• **WHAT NEEDS TO BE DONE**:
Strip the pictures, then copy the remaining data exactly as it stands.

• **SOURCE INFORMATION**:
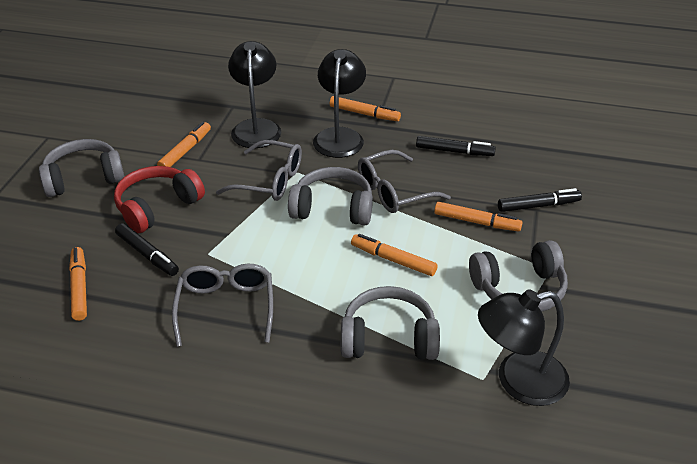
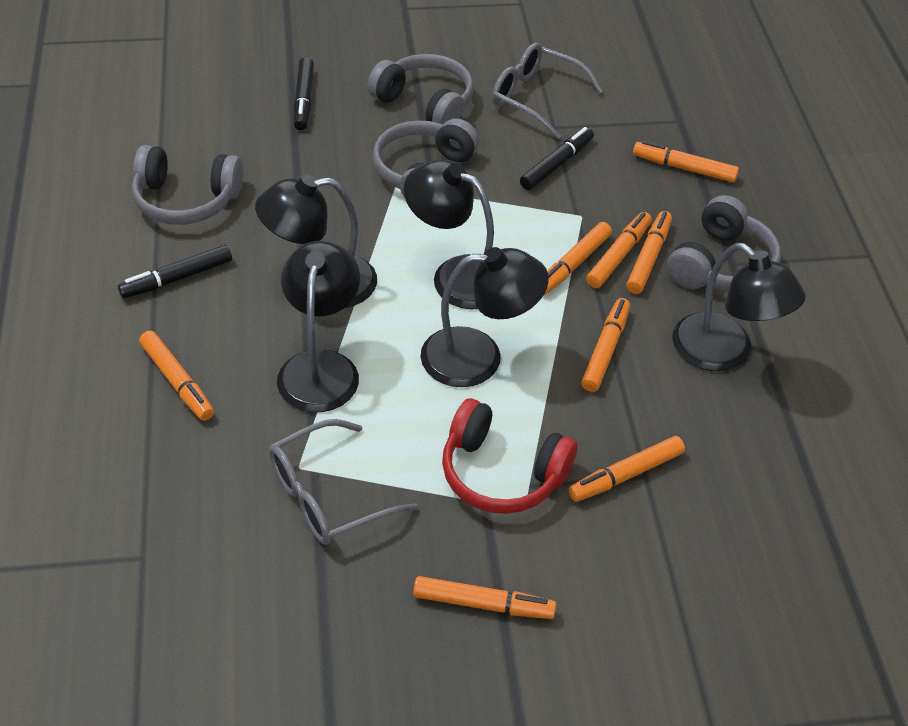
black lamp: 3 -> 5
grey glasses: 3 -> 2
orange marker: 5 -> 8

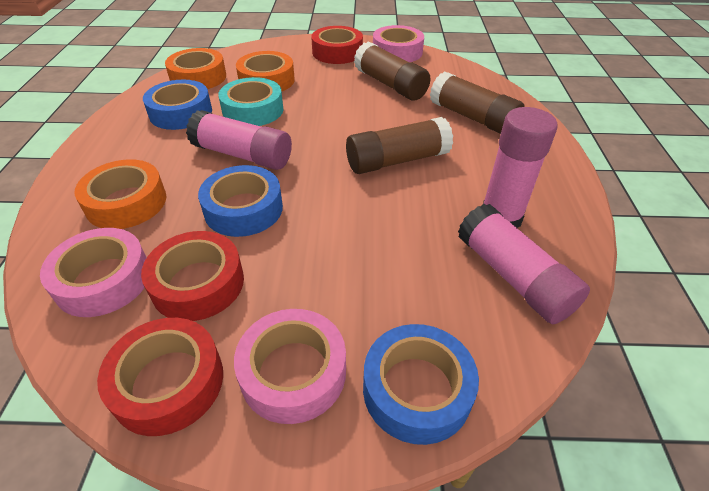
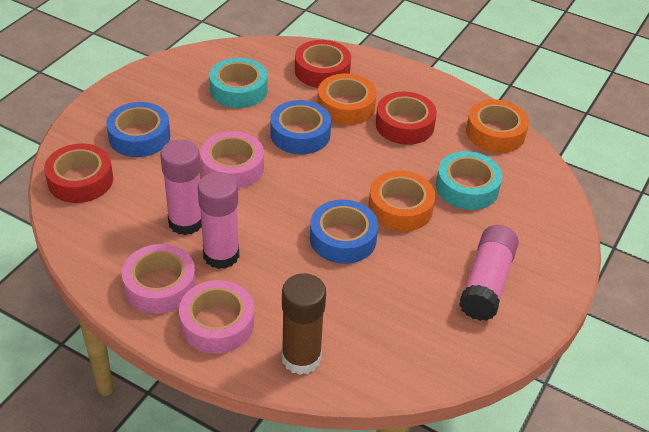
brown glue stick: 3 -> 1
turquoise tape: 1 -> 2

• **SOLVED EXERCISE**:
black lamp: 3 -> 5
grey glasses: 3 -> 2
orange marker: 5 -> 8

brown glue stick: 3 -> 1
turquoise tape: 1 -> 2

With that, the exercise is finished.